PROBLEM STATEMENT: Answer with the exact lines of the following material from the one containing "blue fish: 4 -> 5" through the one containing "white cap: 5 -> 4", both end lines included.

SUPPLIED MATERIAL:
# # # # #
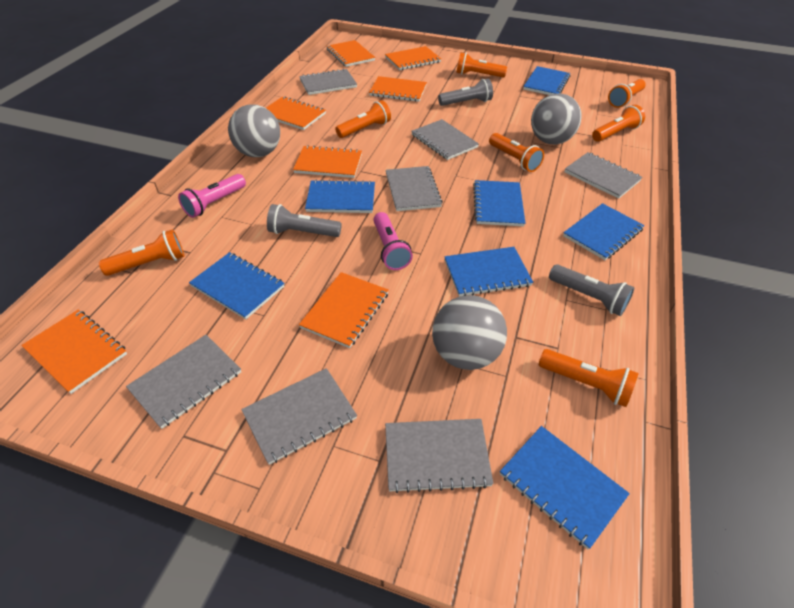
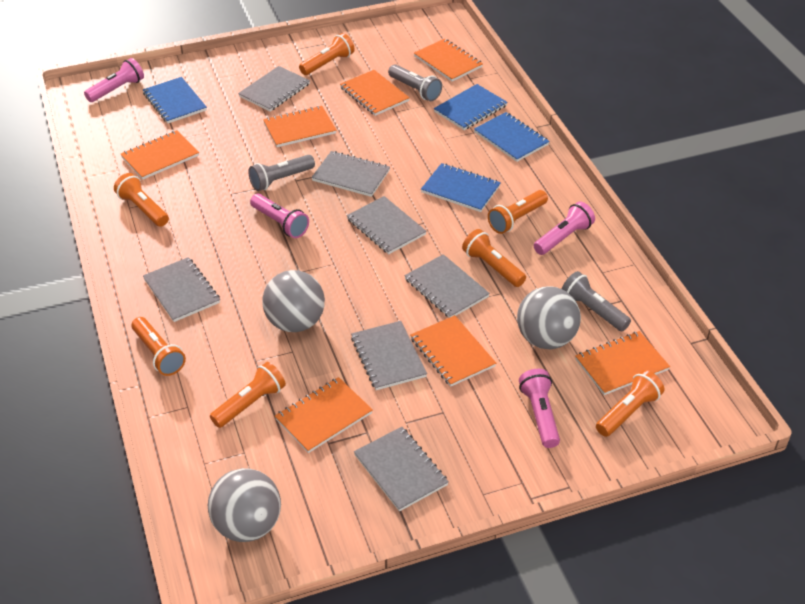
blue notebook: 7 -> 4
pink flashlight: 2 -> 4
# # # # #
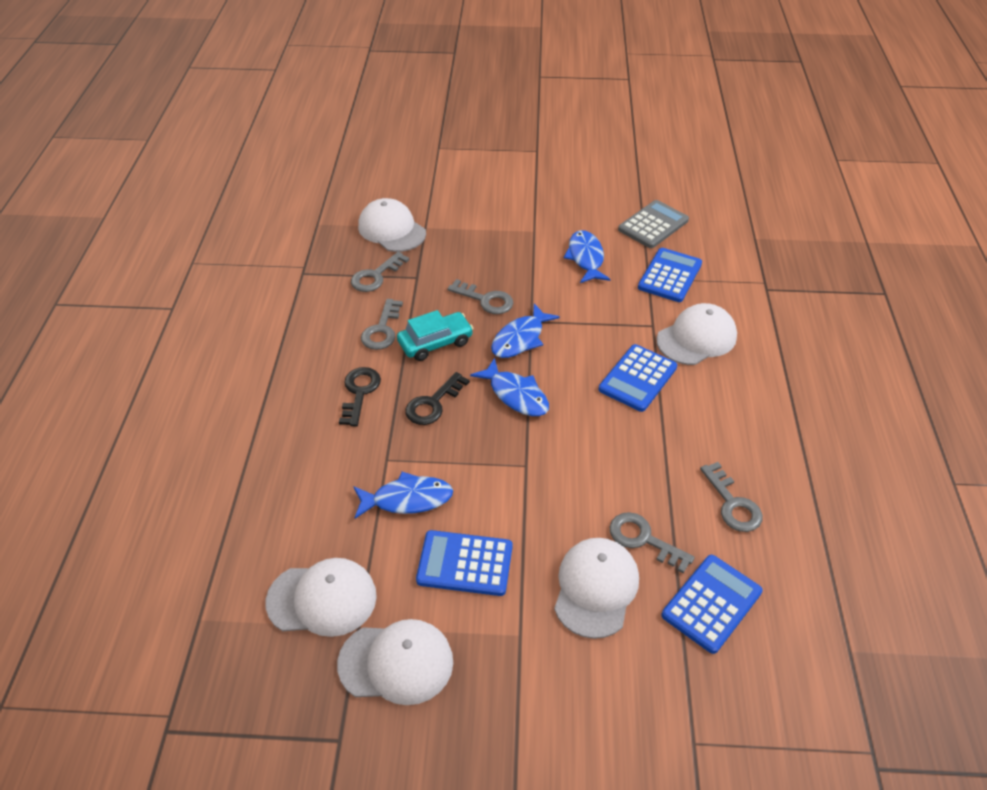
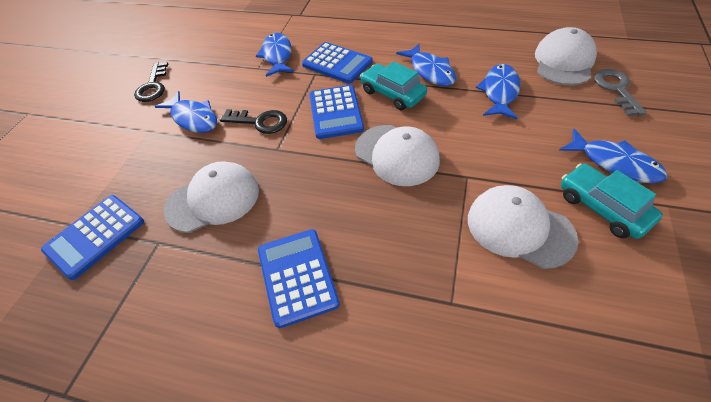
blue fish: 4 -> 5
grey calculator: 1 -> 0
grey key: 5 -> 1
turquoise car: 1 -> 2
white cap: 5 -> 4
# # # # #
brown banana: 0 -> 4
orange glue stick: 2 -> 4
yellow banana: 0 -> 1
# # # # #
COMPLETED TASK:
blue fish: 4 -> 5
grey calculator: 1 -> 0
grey key: 5 -> 1
turquoise car: 1 -> 2
white cap: 5 -> 4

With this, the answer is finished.